> [WHAT THIS TASK INVOLVES] Check each line of the listing below for the string "tape", then copy every line that has it.

(MATERIAL PROVIDED begins)

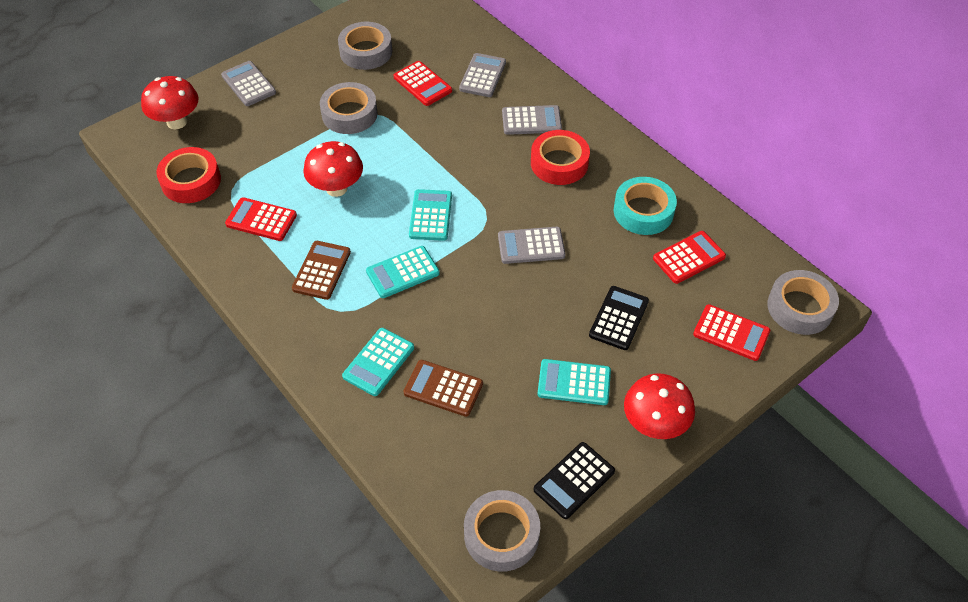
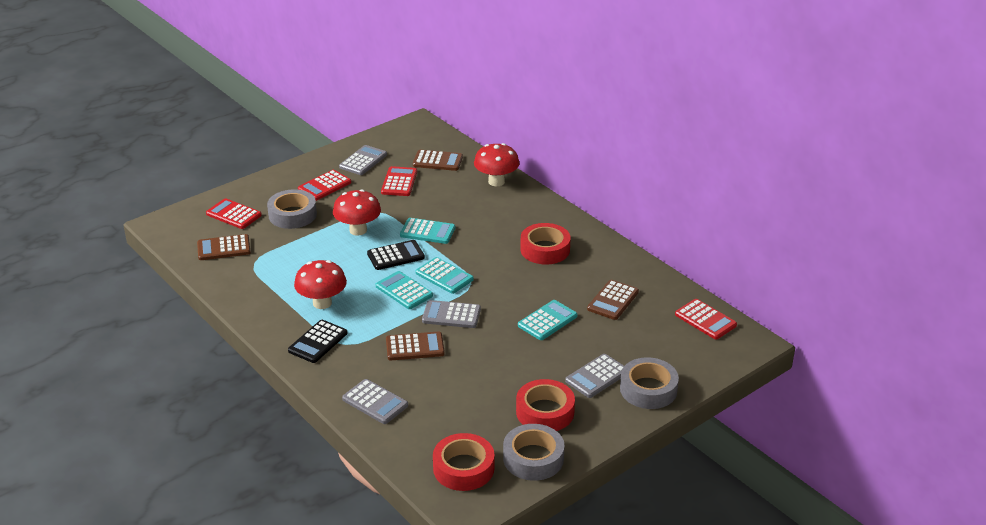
brown calculator: [292,241,351,300] [403,360,483,417] = 2 -> [197,234,251,260] [386,331,445,360] [413,150,463,171] [587,280,639,320] = 4
grey tape: [320,82,378,134] [338,22,392,70] [464,490,540,572] [767,270,839,335] = 4 -> [267,189,317,229] [503,424,565,481] [620,357,679,409] = 3
red tape: [156,147,221,203] [531,130,590,185] = 2 -> [433,433,494,491] [516,379,575,431] [520,223,570,265] = 3
turquoise tape: [614,177,677,235] = 1 -> none = 0

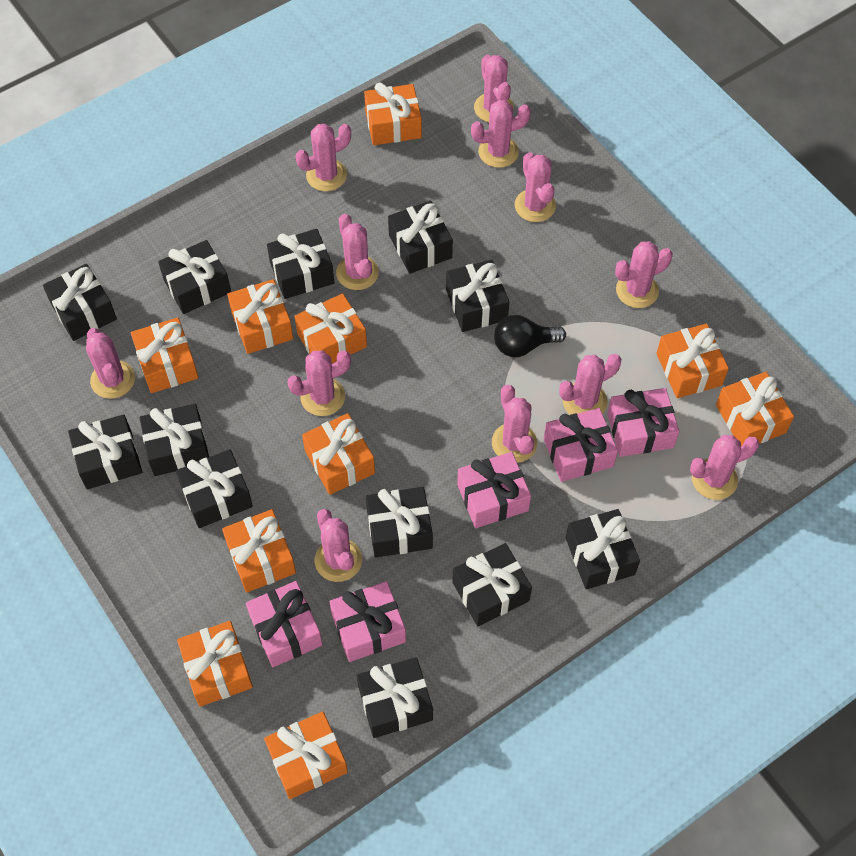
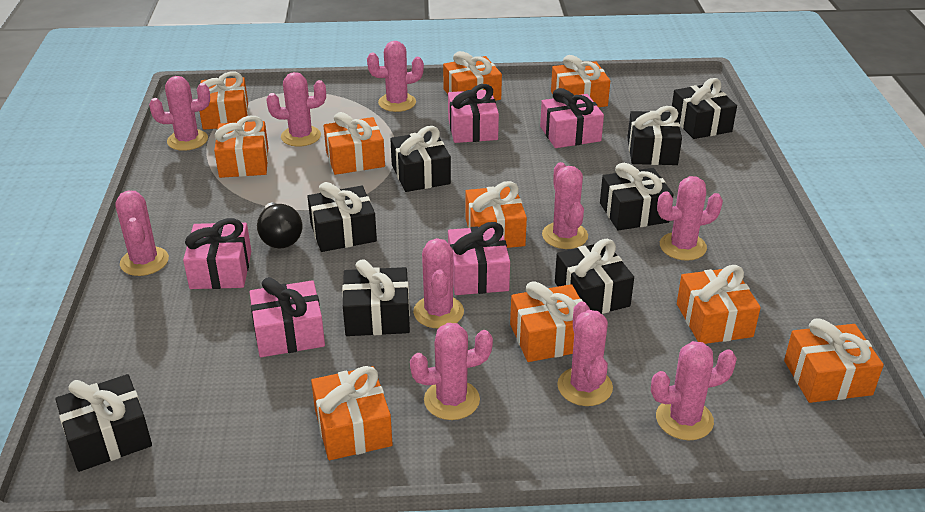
black gift: [43,264,117,341] [68,414,142,489] [140,404,209,476] [158,240,231,314] [176,449,253,528] [267,229,334,299] [357,657,433,738] [366,487,433,558] [388,201,453,274] [446,260,509,332] [452,543,532,626] [566,509,640,589] = 12 -> [55,374,152,472] [307,182,377,252] [342,259,410,336] [390,126,451,192] [555,239,634,314] [600,163,674,230] [627,106,682,165] [672,78,737,139] = 8
pink cactus: [86,328,135,399] [287,351,351,416] [296,124,351,191] [315,509,362,582] [336,214,379,290] [471,100,531,168] [474,55,514,122] [492,385,537,463] [515,152,556,222] [559,354,621,415] [615,241,673,308] [690,435,759,500] = 12 -> [115,191,169,276] [149,76,210,151] [267,72,326,147] [367,41,424,112] [410,323,493,420] [413,238,464,328] [542,162,588,249] [557,301,613,406] [651,341,737,440] [657,176,723,261] = 10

(MATERIAL PROVIDED ends)

> [OUTPUT OF THE EXERCISE]
grey tape: [320,82,378,134] [338,22,392,70] [464,490,540,572] [767,270,839,335] = 4 -> [267,189,317,229] [503,424,565,481] [620,357,679,409] = 3
red tape: [156,147,221,203] [531,130,590,185] = 2 -> [433,433,494,491] [516,379,575,431] [520,223,570,265] = 3
turquoise tape: [614,177,677,235] = 1 -> none = 0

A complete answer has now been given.